- **Exercise instructions**
Copy every line of the records below where the word "Music" occurs.

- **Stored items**
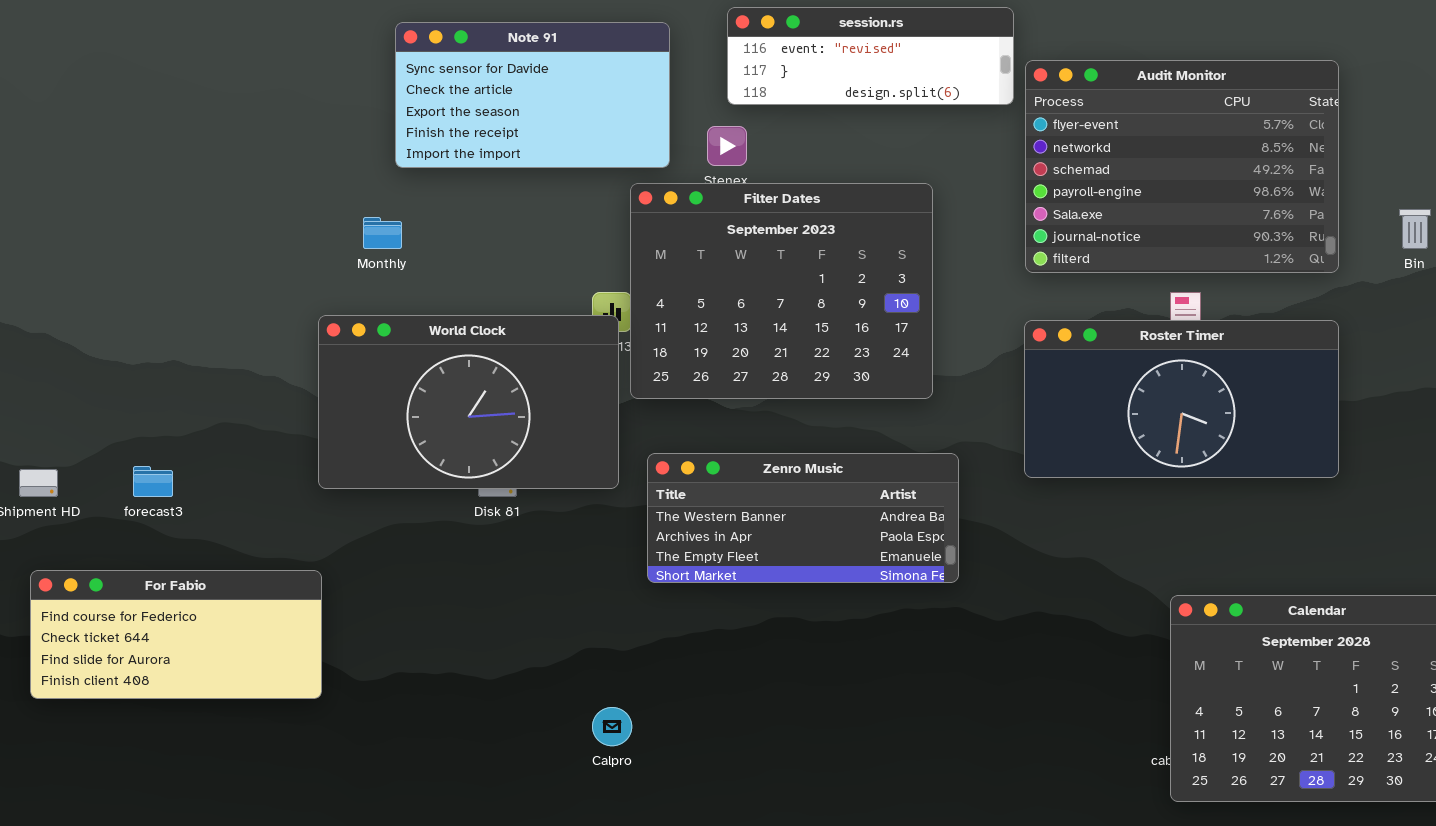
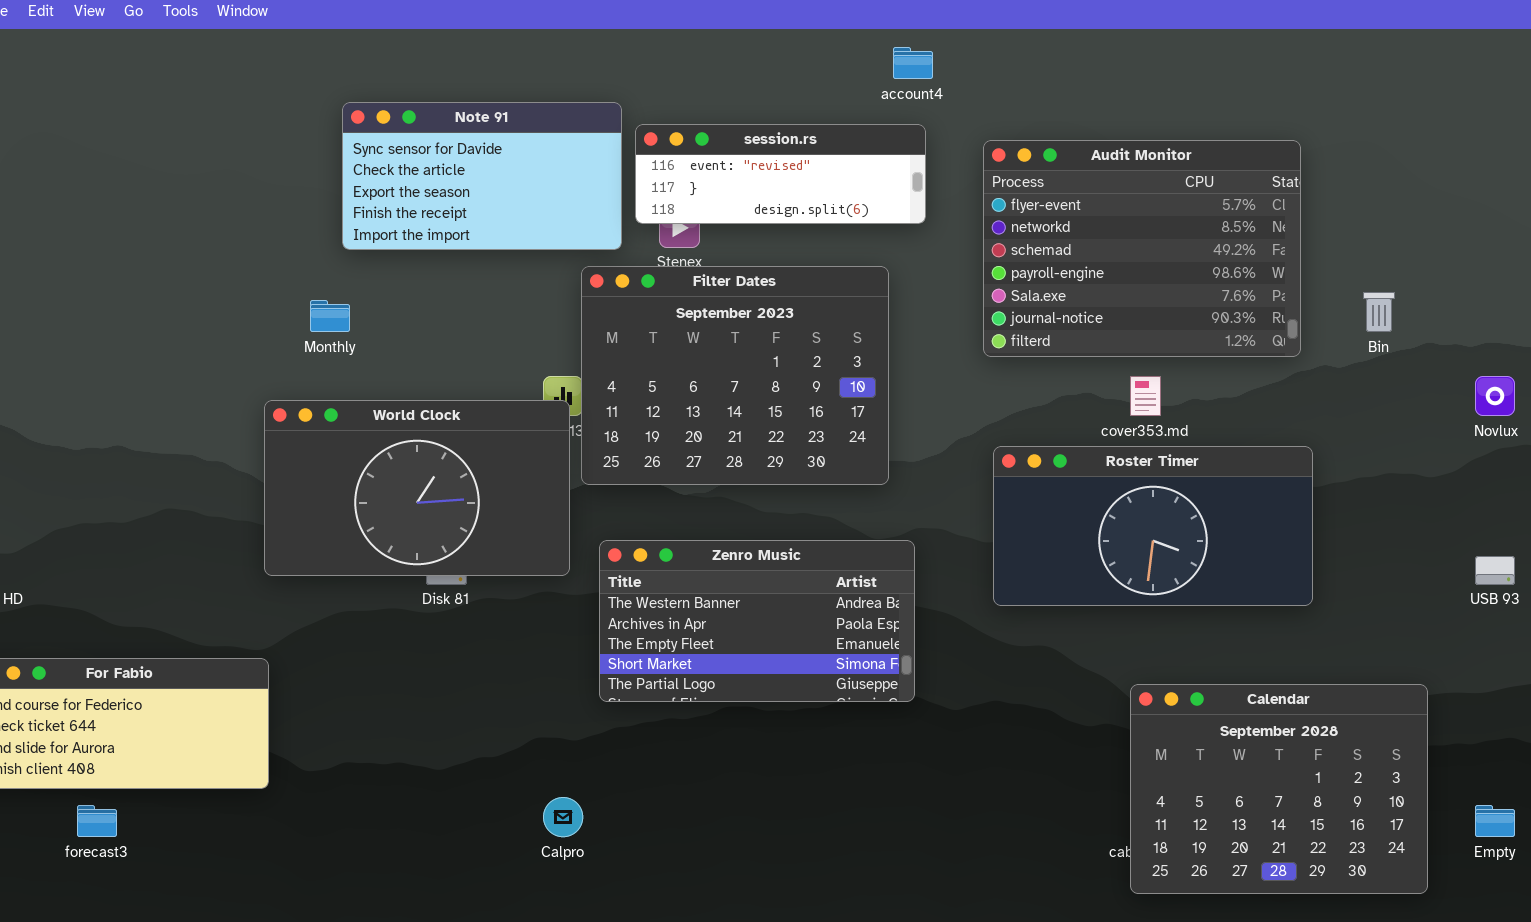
session.rs: [727,7,1014,105] -> [635,124,926,224], moved
Roster Timer: [1024,320,1339,478] -> [993,446,1313,606], moved
Zenro Music: [647,453,959,583] -> [599,540,915,702], resized
forecast3: [133,466,173,497] -> [77,805,117,837], moved

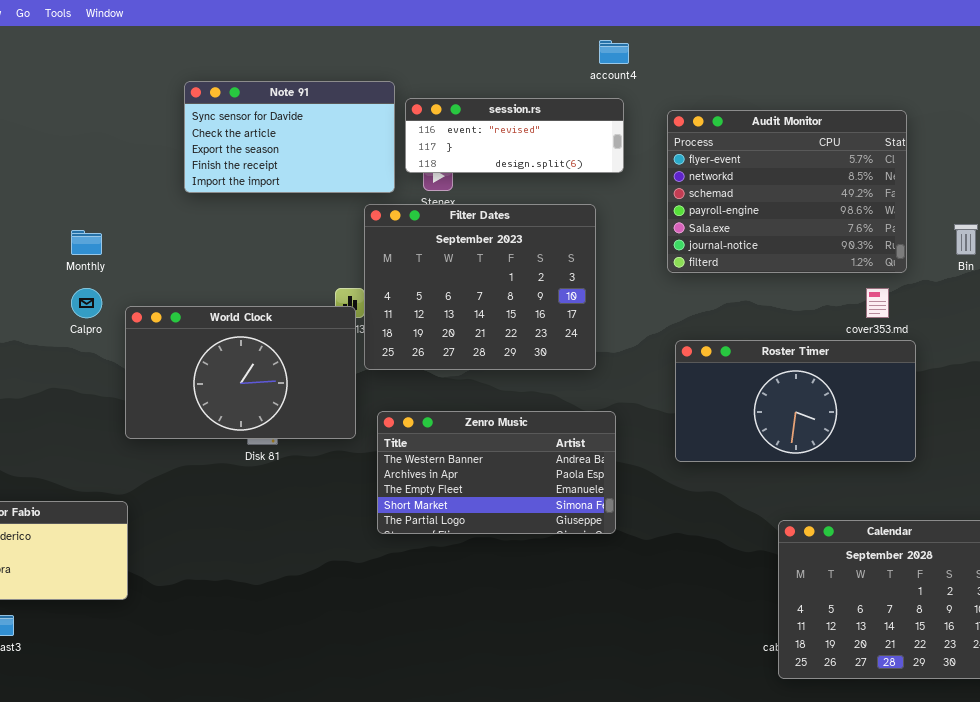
Monthly: [310,300,350,332] -> [71,230,102,255], moved
cover353.md: [1130,376,1161,416] -> [866,288,889,318], moved
Calpro: [543,797,583,837] -> [71,288,102,318], moved

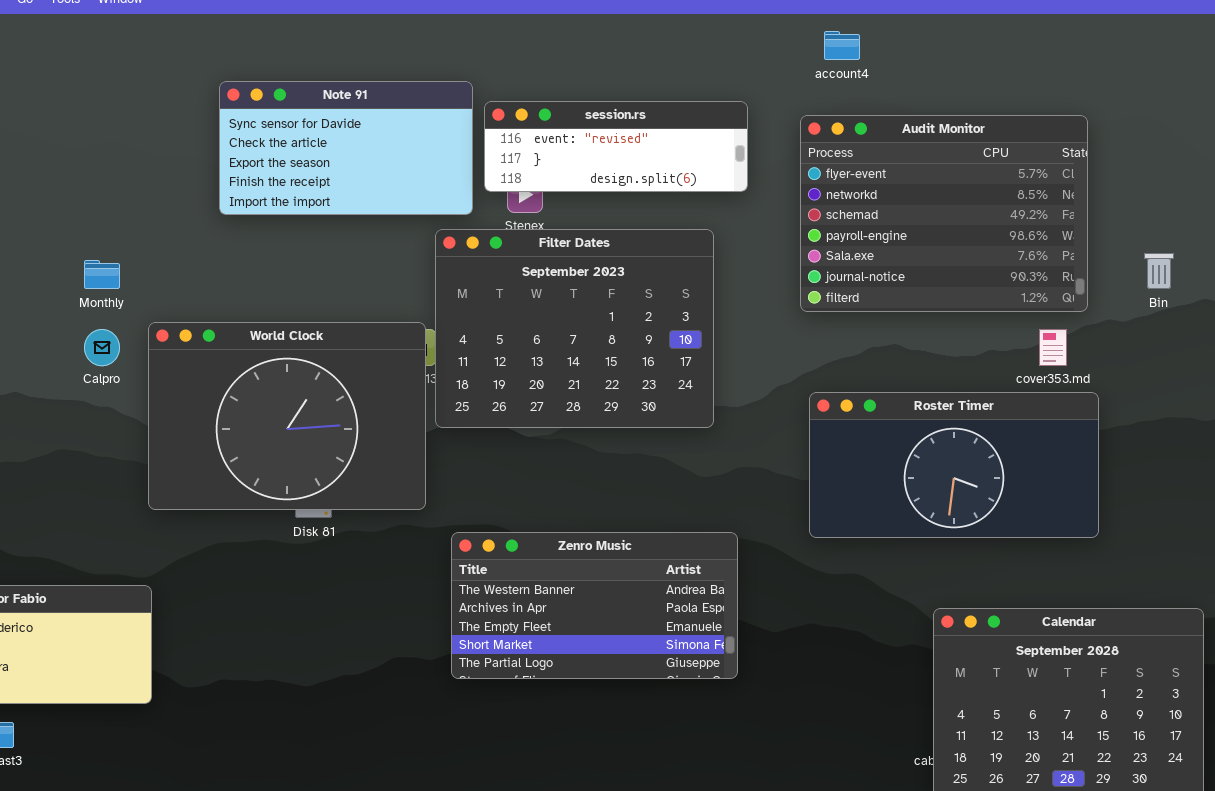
account4: [599,40,629,64] -> [824,31,860,60], moved
World Clock: [125,306,356,439] -> [148,322,426,510], resized
Zenro Music: [377,411,616,534] -> [451,532,738,679], moved

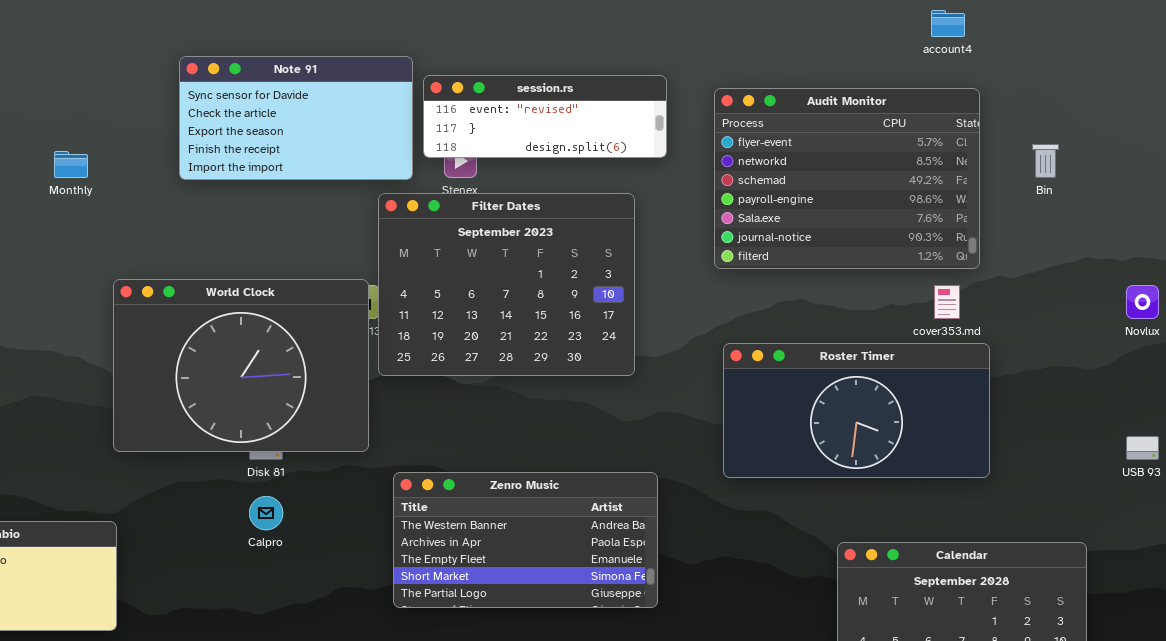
account4: [824,31,860,60] -> [931,10,965,37], moved
Bin: [1144,253,1174,289] -> [1032,144,1059,178], moved
Monthly: [84,260,120,289] -> [54,151,88,178], moved
Calpro: [84,329,120,366] -> [249,496,283,530], moved

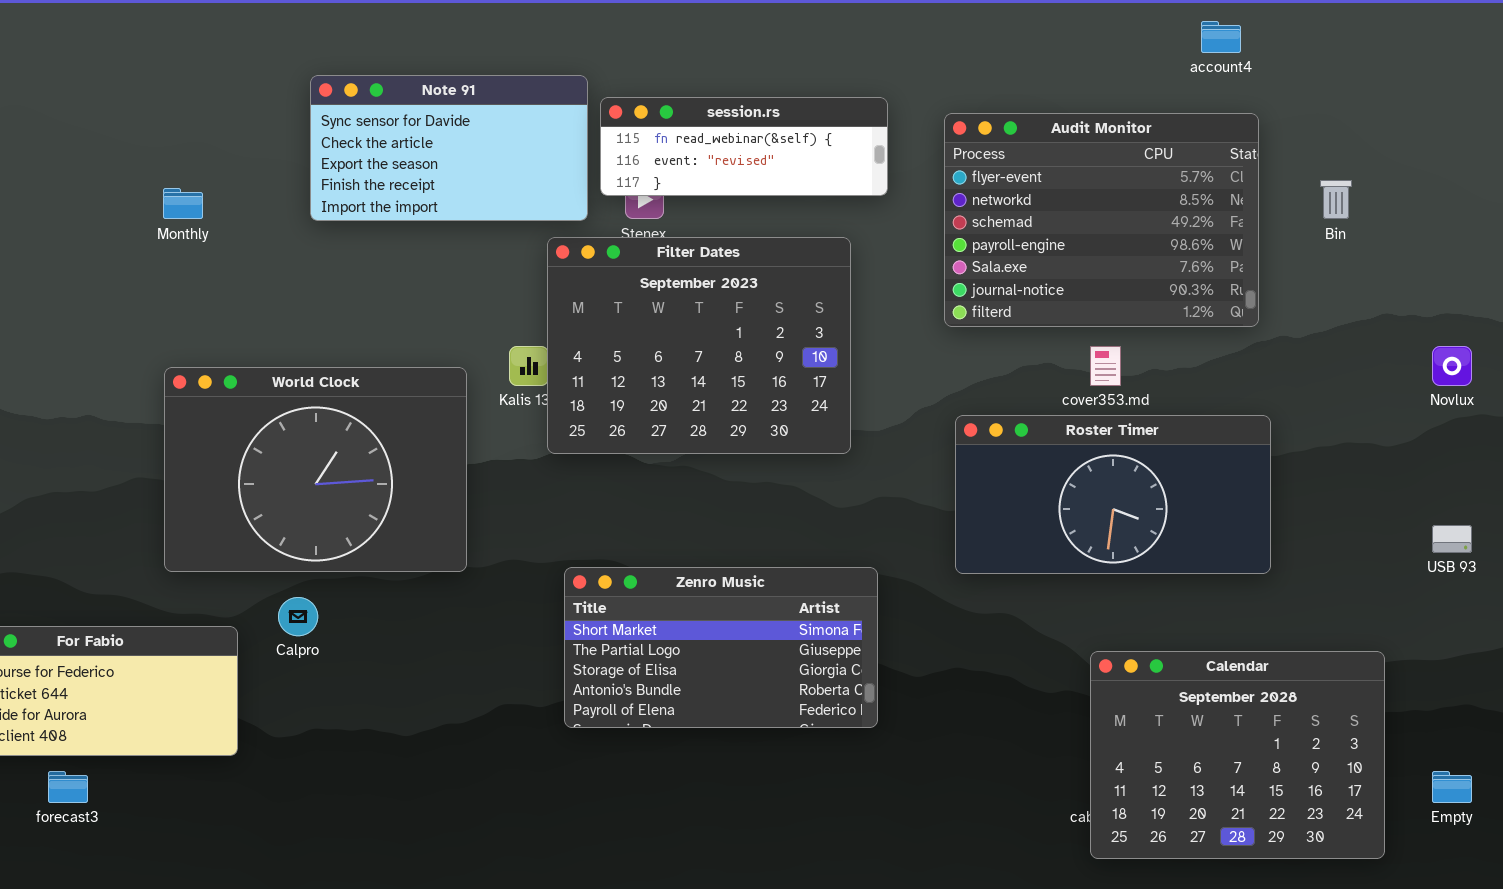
session.rs: [423,75,667,158] -> [600,97,888,196], scrolled up 1 row
World Clock: [113,279,369,452] -> [164,367,467,572], moved
cover353.md: [934,285,960,319] -> [1090,346,1121,386], moved
Zenro Music: [393,472,658,608] -> [564,567,878,728], scrolled down 3 rows
Calpro: [249,496,283,530] -> [278,597,318,636], moved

- **Expected answer**
Zenro Music: [647,453,959,583] -> [599,540,915,702], resized
Zenro Music: [377,411,616,534] -> [451,532,738,679], moved
Zenro Music: [393,472,658,608] -> [564,567,878,728], scrolled down 3 rows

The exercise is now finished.